══ Records to process ══

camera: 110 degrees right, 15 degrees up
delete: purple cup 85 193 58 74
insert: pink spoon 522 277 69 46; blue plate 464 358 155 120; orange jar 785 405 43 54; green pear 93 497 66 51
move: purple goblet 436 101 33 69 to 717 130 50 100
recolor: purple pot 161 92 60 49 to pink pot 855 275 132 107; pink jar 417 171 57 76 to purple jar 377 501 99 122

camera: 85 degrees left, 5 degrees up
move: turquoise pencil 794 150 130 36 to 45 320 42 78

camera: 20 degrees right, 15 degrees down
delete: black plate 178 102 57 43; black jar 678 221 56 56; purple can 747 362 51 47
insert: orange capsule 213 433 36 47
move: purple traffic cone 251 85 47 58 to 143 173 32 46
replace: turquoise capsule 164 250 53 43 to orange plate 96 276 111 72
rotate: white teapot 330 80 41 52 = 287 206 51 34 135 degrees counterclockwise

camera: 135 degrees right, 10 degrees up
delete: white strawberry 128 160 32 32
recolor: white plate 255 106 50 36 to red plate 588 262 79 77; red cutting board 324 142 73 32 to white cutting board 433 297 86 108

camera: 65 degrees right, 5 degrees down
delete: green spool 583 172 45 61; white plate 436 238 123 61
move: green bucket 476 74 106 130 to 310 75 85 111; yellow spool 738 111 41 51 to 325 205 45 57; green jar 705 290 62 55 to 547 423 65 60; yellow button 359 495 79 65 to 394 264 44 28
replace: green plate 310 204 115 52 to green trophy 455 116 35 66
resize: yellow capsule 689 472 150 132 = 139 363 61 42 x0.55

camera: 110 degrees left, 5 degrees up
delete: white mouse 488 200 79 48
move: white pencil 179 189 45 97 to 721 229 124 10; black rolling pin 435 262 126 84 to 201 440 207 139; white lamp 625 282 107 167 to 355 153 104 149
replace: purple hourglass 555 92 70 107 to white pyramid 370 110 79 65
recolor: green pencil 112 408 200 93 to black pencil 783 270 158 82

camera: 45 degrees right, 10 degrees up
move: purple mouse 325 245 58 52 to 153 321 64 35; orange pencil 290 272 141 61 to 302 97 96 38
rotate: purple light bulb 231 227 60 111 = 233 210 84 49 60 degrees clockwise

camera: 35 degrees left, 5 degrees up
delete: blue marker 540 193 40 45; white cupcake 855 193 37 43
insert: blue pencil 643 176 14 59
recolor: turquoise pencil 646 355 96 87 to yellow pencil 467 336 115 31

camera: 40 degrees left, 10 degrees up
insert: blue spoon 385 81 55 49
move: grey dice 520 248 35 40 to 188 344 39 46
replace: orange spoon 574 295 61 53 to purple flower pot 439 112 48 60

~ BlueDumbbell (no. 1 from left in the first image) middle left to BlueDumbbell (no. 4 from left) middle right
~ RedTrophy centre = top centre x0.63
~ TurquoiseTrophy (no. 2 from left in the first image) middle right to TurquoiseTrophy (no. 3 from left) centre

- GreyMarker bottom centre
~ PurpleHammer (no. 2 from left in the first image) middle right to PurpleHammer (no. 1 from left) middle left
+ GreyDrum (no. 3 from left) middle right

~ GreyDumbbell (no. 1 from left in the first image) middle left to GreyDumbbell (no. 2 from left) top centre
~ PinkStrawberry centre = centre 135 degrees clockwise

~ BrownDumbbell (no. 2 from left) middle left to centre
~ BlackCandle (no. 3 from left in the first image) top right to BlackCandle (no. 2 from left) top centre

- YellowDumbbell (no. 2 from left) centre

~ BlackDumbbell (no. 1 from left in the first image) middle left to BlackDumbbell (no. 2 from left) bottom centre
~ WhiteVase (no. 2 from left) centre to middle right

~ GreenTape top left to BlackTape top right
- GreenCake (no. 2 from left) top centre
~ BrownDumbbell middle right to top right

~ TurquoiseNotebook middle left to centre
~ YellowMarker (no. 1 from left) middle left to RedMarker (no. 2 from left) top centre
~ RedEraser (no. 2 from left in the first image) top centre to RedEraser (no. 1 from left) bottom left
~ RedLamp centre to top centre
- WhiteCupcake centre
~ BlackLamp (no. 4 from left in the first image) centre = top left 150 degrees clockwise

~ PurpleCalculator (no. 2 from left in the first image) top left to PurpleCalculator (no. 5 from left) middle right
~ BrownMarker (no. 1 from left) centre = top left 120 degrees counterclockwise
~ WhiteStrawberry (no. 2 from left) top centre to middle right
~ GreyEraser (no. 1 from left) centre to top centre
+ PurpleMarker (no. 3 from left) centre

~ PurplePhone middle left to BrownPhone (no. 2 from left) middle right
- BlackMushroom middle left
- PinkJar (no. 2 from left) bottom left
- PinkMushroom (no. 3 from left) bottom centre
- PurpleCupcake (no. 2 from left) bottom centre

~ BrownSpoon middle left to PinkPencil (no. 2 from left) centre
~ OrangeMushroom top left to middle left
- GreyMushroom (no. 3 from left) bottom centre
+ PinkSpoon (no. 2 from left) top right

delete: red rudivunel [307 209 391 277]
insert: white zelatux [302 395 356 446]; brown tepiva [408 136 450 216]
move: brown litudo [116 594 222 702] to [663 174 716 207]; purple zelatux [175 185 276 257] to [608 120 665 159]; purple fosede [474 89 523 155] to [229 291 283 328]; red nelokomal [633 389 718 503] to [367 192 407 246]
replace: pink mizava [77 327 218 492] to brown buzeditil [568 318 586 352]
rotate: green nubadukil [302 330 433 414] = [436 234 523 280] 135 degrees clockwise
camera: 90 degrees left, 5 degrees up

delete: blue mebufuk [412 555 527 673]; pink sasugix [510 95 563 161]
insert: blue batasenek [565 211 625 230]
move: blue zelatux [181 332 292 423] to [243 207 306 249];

═══

Your task is to restate, word for word, the lines from the beginning of the records to the line with "move: purple goblet", inclusive.

**Expected output**.
camera: 110 degrees right, 15 degrees up
delete: purple cup 85 193 58 74
insert: pink spoon 522 277 69 46; blue plate 464 358 155 120; orange jar 785 405 43 54; green pear 93 497 66 51
move: purple goblet 436 101 33 69 to 717 130 50 100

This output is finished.